━━ Provided records ━━

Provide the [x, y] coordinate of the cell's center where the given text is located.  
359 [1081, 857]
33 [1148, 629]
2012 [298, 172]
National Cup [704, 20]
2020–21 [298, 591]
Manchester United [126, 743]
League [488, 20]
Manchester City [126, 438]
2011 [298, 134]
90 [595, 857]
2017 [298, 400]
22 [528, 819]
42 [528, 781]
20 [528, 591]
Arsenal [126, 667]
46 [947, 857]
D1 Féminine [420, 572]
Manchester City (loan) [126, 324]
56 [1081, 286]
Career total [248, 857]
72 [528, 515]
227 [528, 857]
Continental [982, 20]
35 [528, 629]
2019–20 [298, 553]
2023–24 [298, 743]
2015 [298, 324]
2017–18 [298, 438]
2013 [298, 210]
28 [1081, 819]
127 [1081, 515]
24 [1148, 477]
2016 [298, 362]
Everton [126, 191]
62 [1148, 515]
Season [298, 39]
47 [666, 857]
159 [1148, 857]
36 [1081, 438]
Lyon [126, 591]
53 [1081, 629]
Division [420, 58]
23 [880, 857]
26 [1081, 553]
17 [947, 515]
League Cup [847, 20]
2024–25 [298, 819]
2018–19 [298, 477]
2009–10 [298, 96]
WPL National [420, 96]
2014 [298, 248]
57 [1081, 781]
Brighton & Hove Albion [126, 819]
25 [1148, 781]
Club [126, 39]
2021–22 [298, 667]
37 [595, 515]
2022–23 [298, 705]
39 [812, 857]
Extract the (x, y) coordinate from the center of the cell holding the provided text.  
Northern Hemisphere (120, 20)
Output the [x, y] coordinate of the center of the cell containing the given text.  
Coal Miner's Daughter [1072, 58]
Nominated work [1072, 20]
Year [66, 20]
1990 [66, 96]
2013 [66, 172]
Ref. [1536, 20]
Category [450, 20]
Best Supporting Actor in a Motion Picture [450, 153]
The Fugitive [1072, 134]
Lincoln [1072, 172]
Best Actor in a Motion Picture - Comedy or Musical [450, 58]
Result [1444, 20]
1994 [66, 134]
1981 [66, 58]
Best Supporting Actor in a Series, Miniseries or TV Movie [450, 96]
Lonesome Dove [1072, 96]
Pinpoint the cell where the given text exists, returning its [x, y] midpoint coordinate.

━━━

Problem to solve →
Reproduce all of the records, substituting "Overall total" for "Career total" wherever it occurs and leaving every other part unchanged.

Task output →
Provide the [x, y] coordinate of the cell's center where the given text is located.  
359 [1081, 857]
33 [1148, 629]
2012 [298, 172]
National Cup [704, 20]
2020–21 [298, 591]
Manchester United [126, 743]
League [488, 20]
Manchester City [126, 438]
2011 [298, 134]
90 [595, 857]
2017 [298, 400]
22 [528, 819]
42 [528, 781]
20 [528, 591]
Arsenal [126, 667]
46 [947, 857]
D1 Féminine [420, 572]
Manchester City (loan) [126, 324]
56 [1081, 286]
Overall total [248, 857]
72 [528, 515]
227 [528, 857]
Continental [982, 20]
35 [528, 629]
2019–20 [298, 553]
2023–24 [298, 743]
2015 [298, 324]
2017–18 [298, 438]
2013 [298, 210]
28 [1081, 819]
127 [1081, 515]
24 [1148, 477]
2016 [298, 362]
Everton [126, 191]
62 [1148, 515]
Season [298, 39]
47 [666, 857]
159 [1148, 857]
36 [1081, 438]
Lyon [126, 591]
53 [1081, 629]
Division [420, 58]
23 [880, 857]
26 [1081, 553]
17 [947, 515]
League Cup [847, 20]
2024–25 [298, 819]
2018–19 [298, 477]
2009–10 [298, 96]
WPL National [420, 96]
2014 [298, 248]
57 [1081, 781]
Brighton & Hove Albion [126, 819]
25 [1148, 781]
Club [126, 39]
2021–22 [298, 667]
37 [595, 515]
2022–23 [298, 705]
39 [812, 857]
Extract the (x, y) coordinate from the center of the cell holding the provided text.  
Northern Hemisphere (120, 20)
Output the [x, y] coordinate of the center of the cell containing the given text.  
Coal Miner's Daughter [1072, 58]
Nominated work [1072, 20]
Year [66, 20]
1990 [66, 96]
2013 [66, 172]
Ref. [1536, 20]
Category [450, 20]
Best Supporting Actor in a Motion Picture [450, 153]
The Fugitive [1072, 134]
Lincoln [1072, 172]
Best Actor in a Motion Picture - Comedy or Musical [450, 58]
Result [1444, 20]
1994 [66, 134]
1981 [66, 58]
Best Supporting Actor in a Series, Miniseries or TV Movie [450, 96]
Lonesome Dove [1072, 96]
Pinpoint the cell where the given text exists, returning its [x, y] midpoint coordinate.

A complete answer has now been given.